#### Stored data:
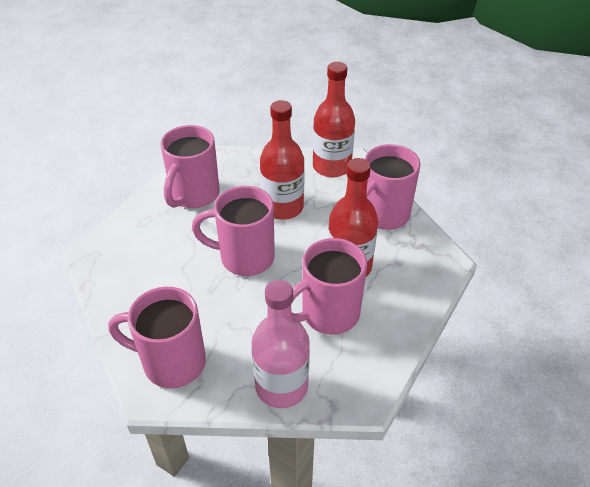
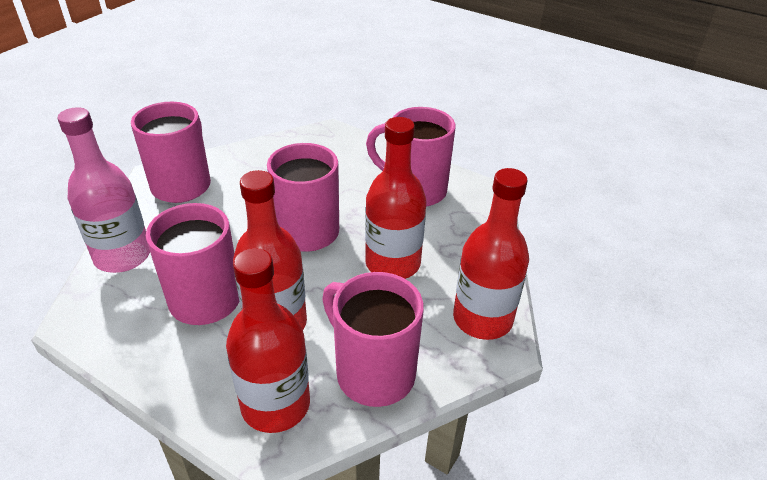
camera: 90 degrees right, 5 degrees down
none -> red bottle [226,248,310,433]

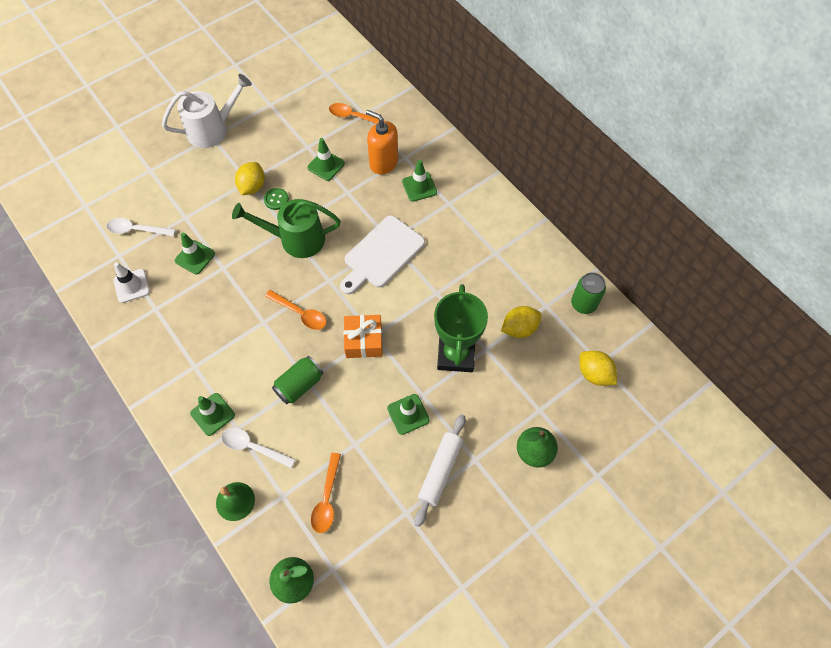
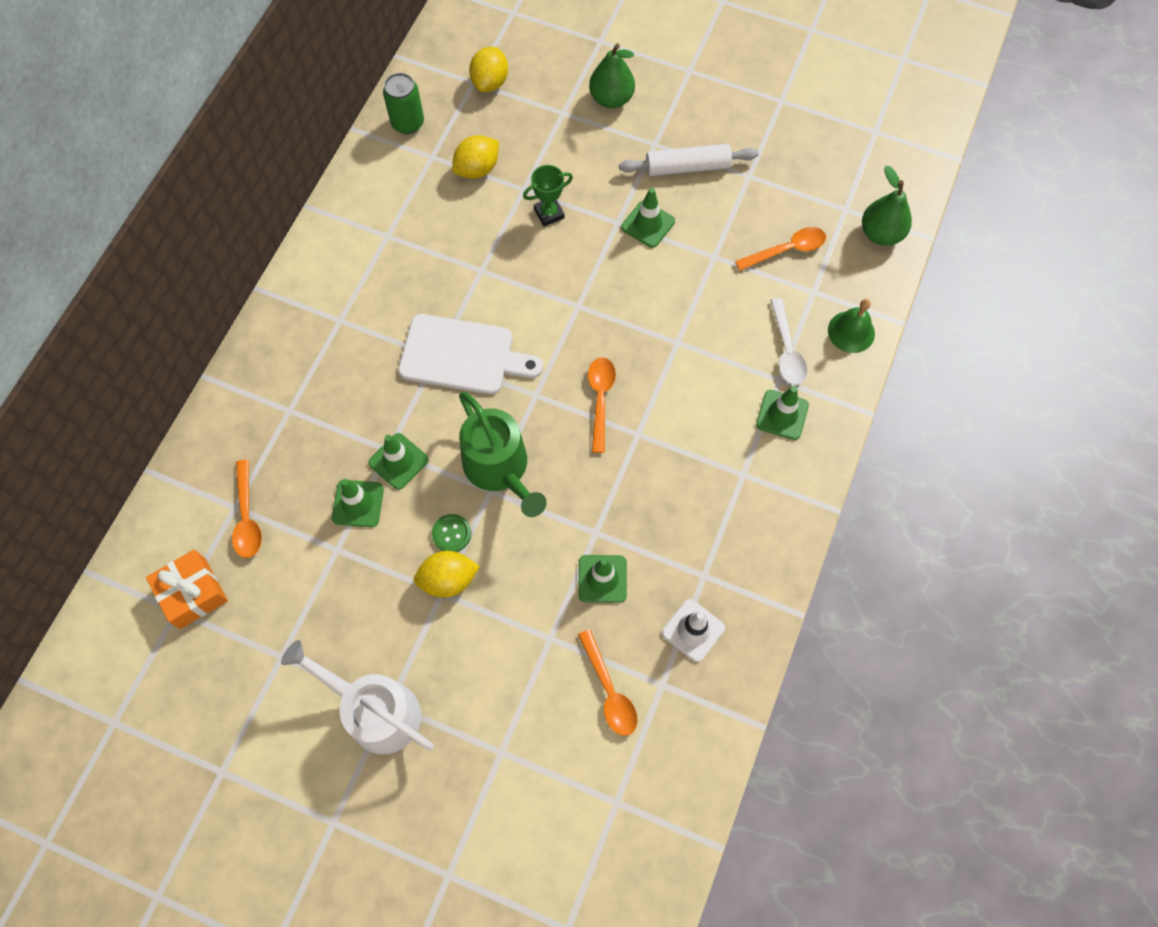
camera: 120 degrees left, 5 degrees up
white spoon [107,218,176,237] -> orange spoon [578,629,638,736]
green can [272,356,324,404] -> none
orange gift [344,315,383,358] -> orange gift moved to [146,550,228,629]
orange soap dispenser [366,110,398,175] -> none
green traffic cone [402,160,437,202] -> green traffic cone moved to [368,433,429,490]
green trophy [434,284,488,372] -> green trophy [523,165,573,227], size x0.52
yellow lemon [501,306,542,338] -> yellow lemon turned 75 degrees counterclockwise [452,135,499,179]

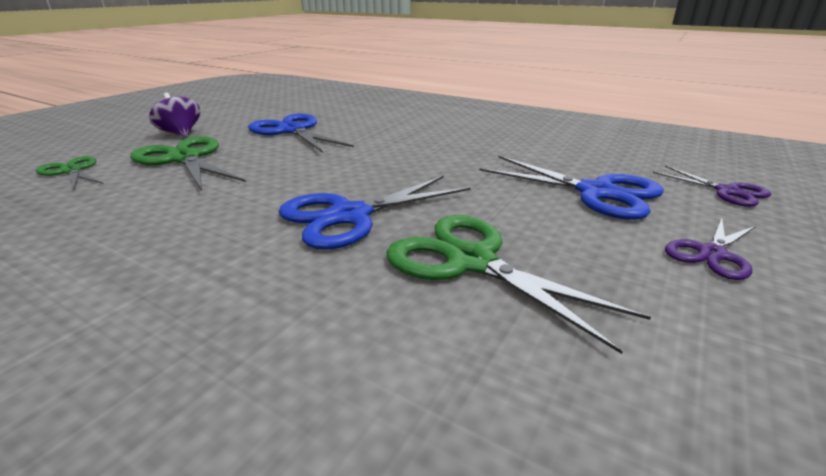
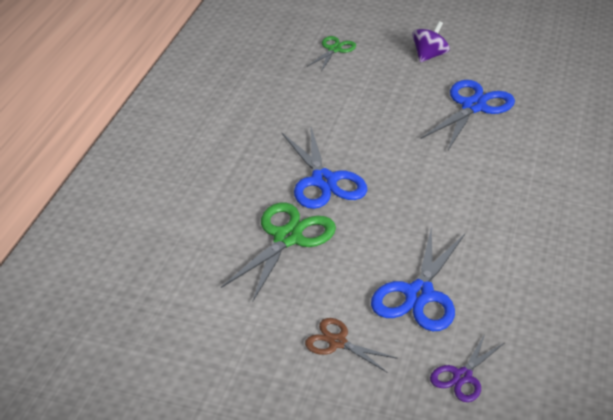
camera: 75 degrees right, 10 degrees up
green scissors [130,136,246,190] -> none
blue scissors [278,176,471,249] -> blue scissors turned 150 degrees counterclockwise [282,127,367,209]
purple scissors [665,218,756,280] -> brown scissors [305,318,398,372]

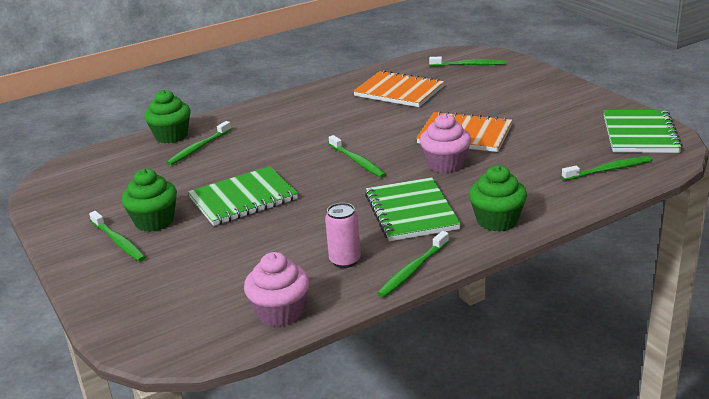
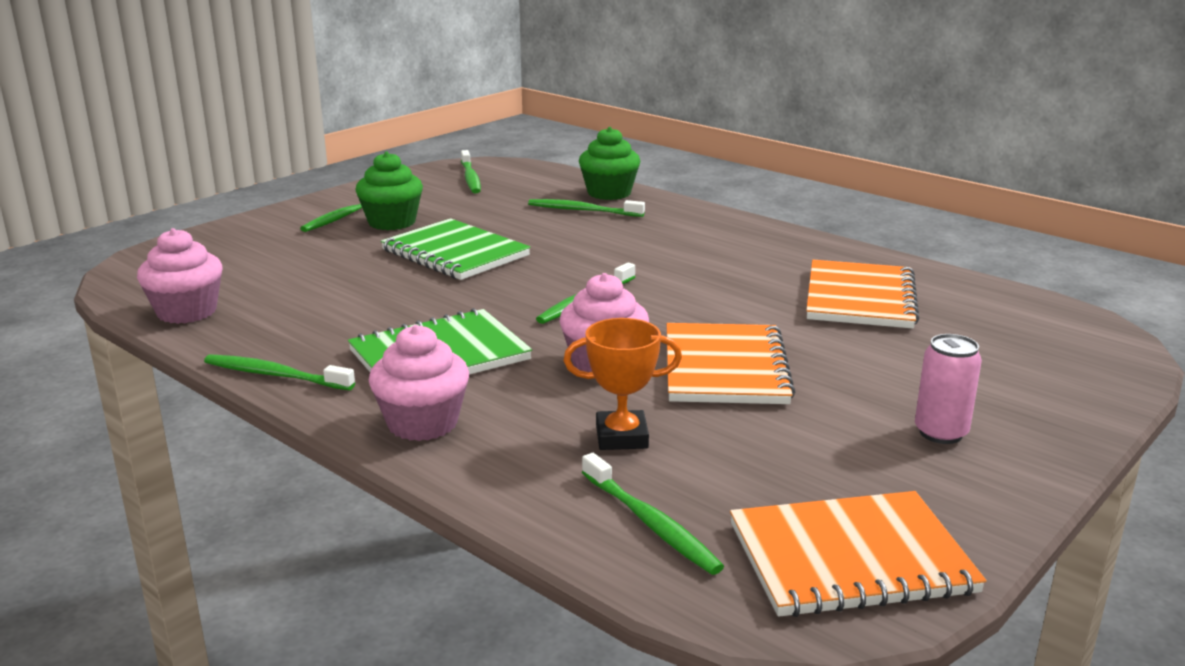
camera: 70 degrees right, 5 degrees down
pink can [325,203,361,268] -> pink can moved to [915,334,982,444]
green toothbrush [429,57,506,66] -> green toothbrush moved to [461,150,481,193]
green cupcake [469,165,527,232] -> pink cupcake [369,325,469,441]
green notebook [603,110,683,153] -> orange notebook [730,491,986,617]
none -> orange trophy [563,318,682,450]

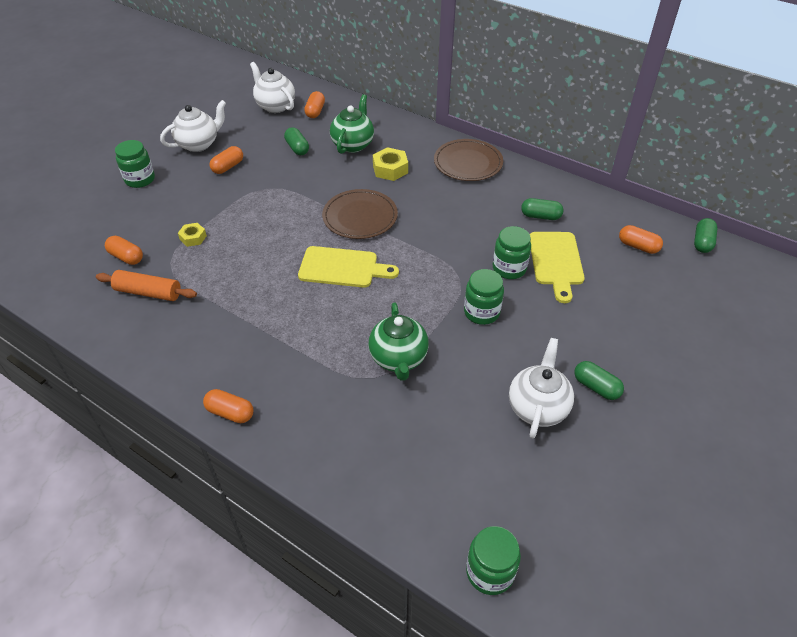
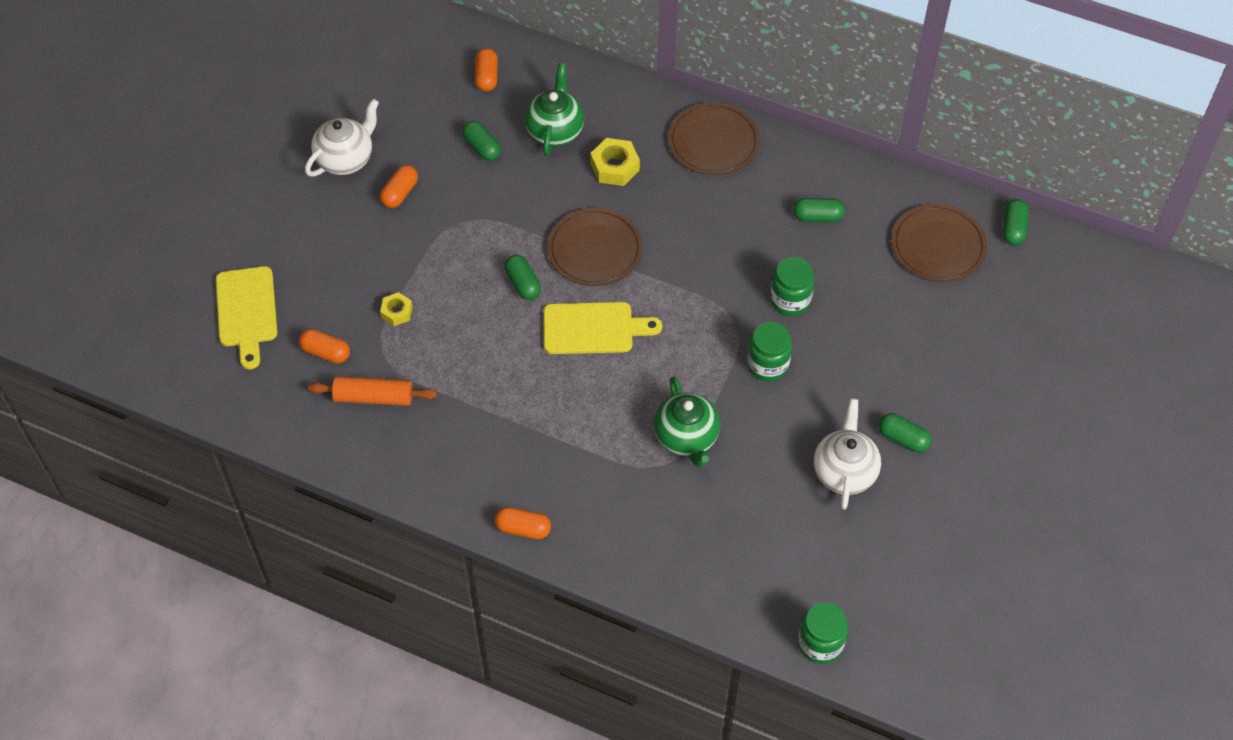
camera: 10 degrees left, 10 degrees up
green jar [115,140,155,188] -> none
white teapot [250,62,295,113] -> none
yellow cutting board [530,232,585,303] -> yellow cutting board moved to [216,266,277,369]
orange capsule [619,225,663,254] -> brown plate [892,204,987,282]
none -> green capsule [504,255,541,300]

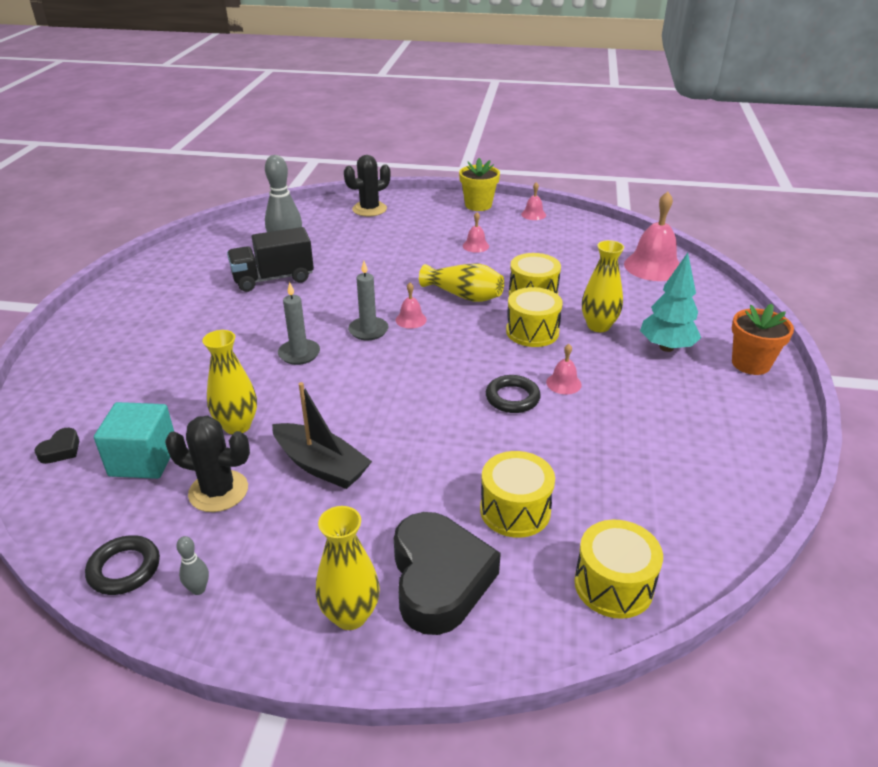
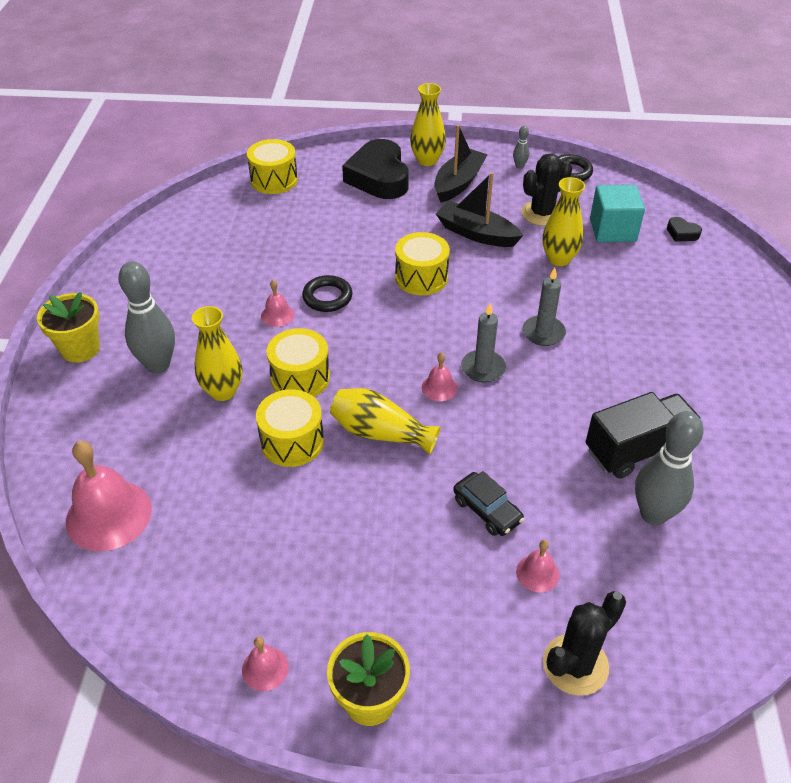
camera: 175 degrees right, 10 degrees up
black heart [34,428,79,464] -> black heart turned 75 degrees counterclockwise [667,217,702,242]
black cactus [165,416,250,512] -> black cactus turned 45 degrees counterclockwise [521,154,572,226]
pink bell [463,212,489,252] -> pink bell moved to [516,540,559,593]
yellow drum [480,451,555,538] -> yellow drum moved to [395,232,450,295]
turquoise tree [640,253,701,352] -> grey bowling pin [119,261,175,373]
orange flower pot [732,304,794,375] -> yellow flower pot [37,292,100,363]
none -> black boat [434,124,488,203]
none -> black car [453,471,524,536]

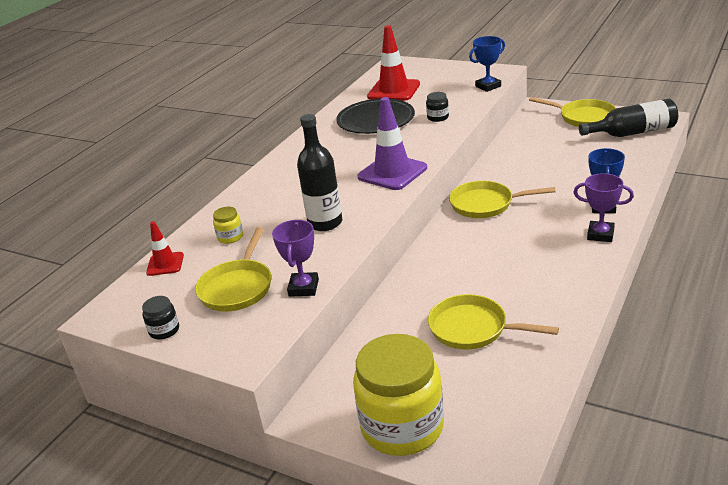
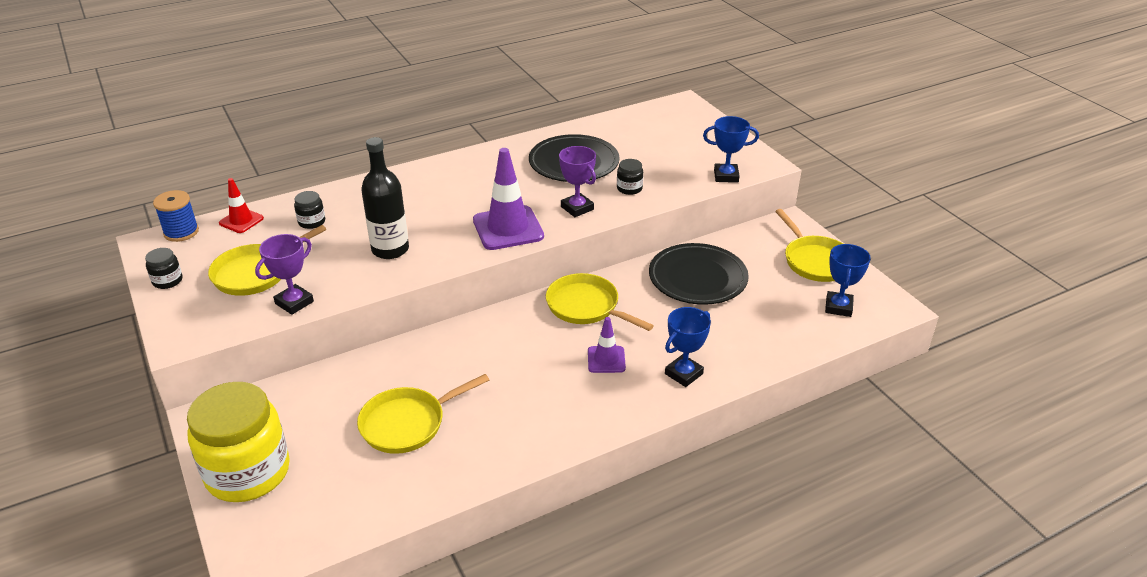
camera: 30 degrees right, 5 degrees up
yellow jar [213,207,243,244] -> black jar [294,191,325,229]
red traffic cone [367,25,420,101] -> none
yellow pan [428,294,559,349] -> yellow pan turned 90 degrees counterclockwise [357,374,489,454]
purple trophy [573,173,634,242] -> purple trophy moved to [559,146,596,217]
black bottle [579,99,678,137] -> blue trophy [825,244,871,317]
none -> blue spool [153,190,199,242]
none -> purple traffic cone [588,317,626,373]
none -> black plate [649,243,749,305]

#### Exercise aim:
What lines in the listing above contain the word "purple"? Show each one.

#### Exercise result:
purple scissors [665,218,756,280] -> brown scissors [305,318,398,372]
purple trophy [573,173,634,242] -> purple trophy moved to [559,146,596,217]
none -> purple traffic cone [588,317,626,373]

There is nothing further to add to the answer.